**What this task involves**: For the listing below, give the number of lines that include "degrees" and add nothing to it.

**Data provided**:

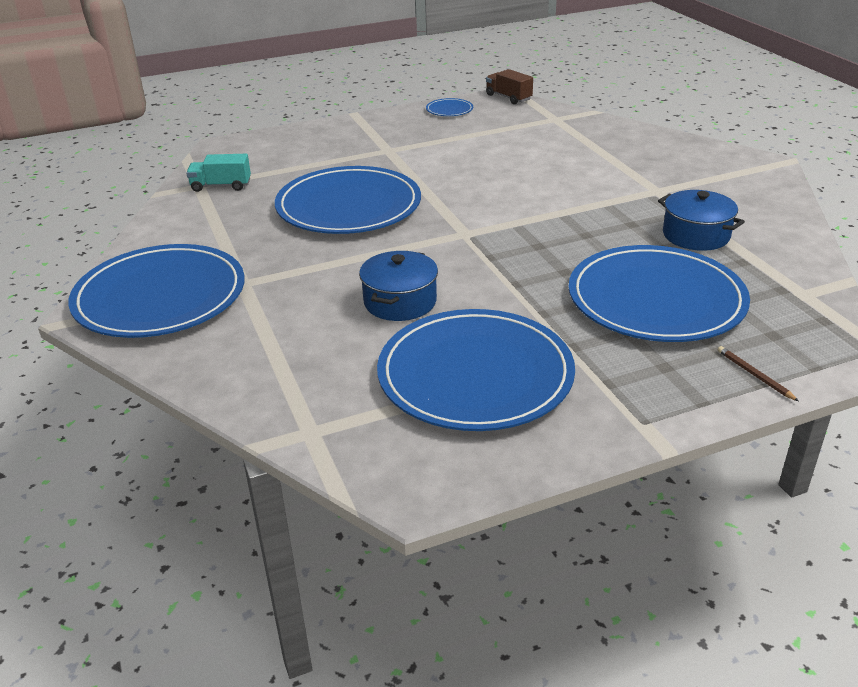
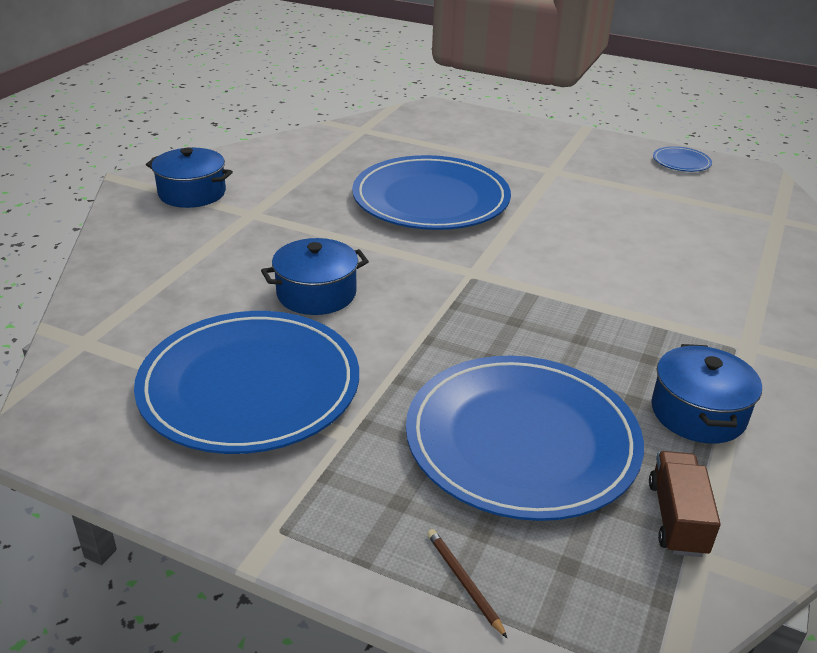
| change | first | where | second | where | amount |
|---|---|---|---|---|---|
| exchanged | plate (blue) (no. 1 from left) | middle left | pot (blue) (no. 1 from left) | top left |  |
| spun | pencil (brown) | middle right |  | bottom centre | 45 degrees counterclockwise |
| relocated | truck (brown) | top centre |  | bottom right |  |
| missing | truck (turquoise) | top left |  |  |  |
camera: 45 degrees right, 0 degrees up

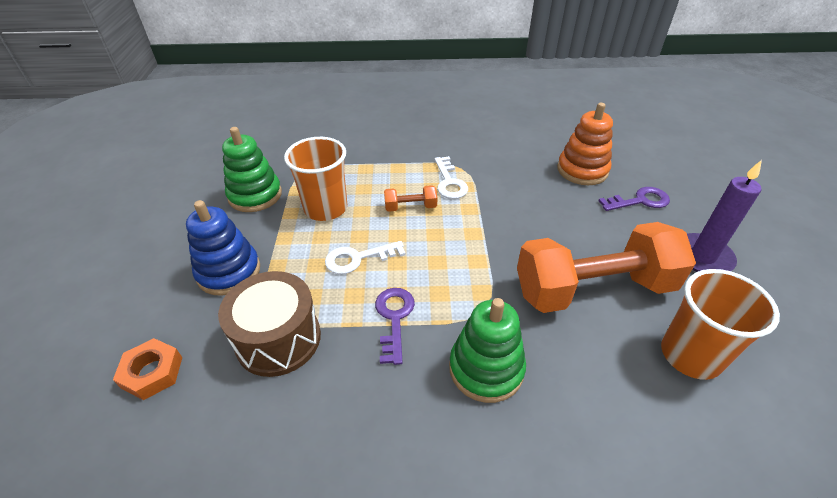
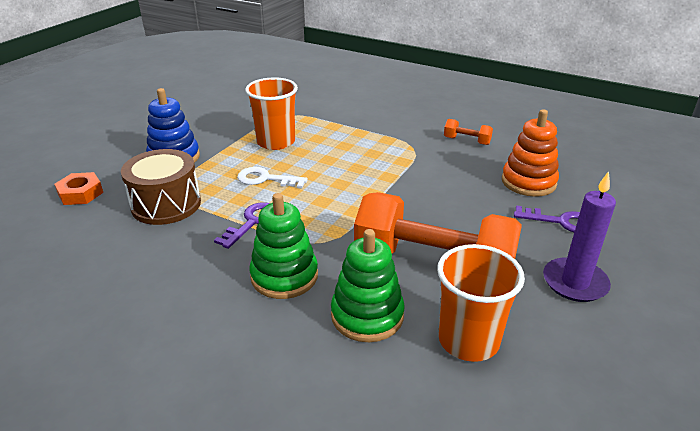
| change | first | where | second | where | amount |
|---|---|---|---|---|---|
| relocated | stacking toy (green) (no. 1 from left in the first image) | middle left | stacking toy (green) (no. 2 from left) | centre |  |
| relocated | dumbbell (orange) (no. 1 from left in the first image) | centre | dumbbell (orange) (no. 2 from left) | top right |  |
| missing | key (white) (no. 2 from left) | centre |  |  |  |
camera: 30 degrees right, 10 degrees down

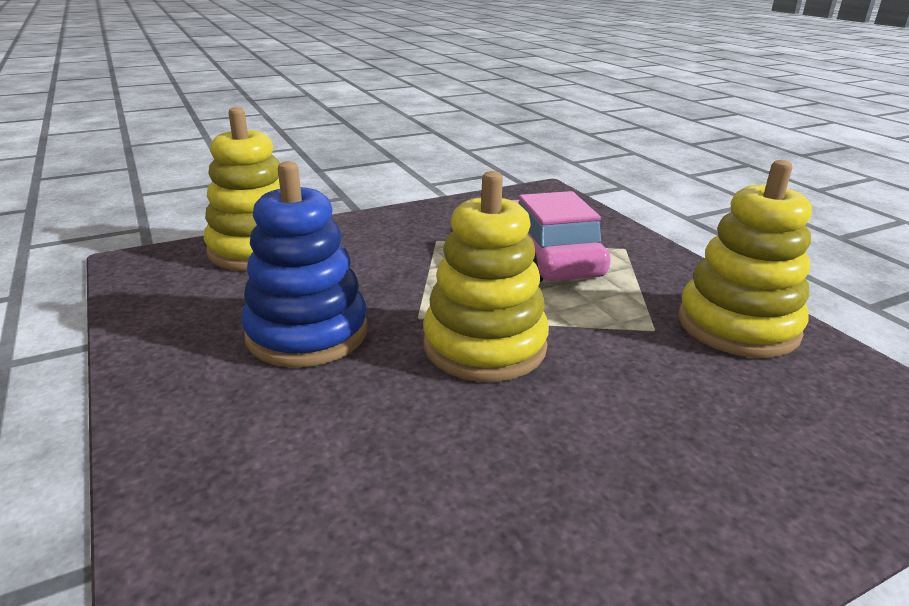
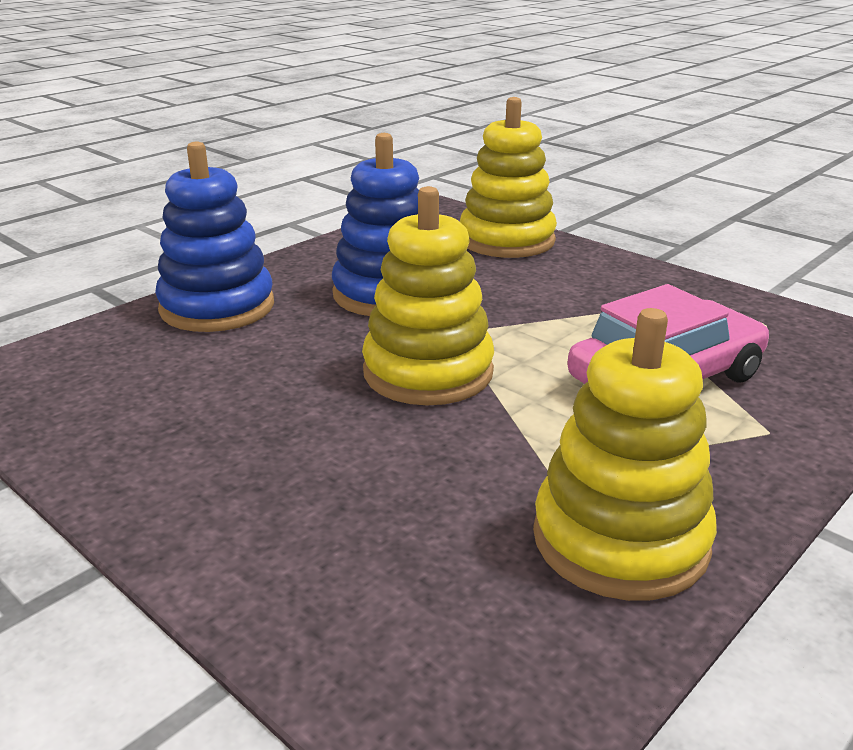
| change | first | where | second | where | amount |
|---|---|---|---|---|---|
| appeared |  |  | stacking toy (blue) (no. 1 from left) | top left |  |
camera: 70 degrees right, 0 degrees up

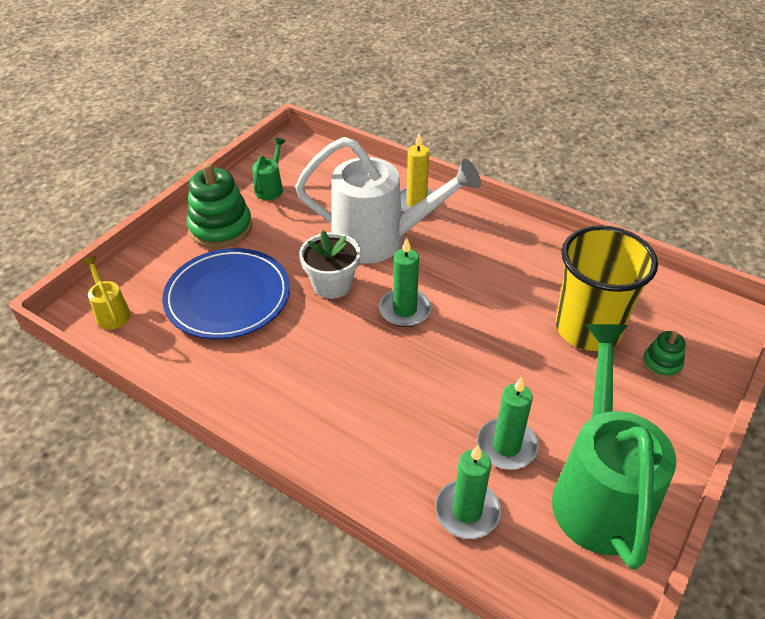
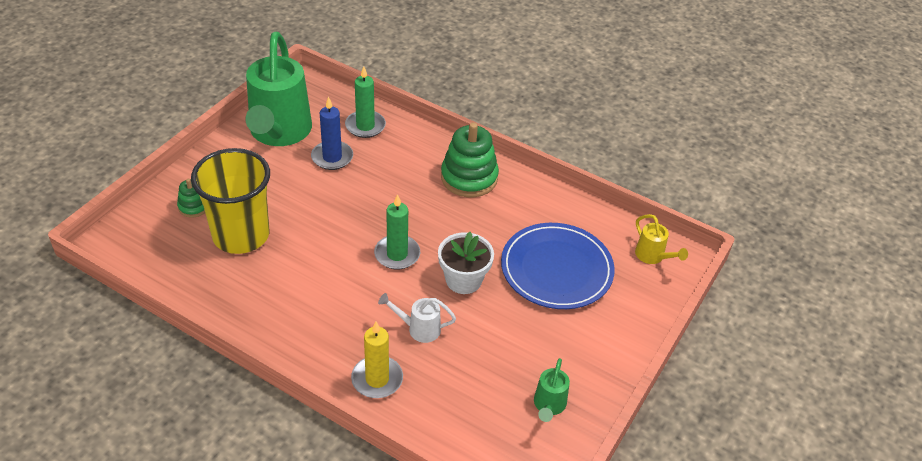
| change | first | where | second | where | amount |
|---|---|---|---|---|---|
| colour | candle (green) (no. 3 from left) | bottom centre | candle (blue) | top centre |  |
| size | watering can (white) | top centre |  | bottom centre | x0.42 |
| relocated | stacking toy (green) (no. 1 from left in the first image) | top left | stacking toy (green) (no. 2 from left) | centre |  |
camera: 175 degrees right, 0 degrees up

**Task solution**: 5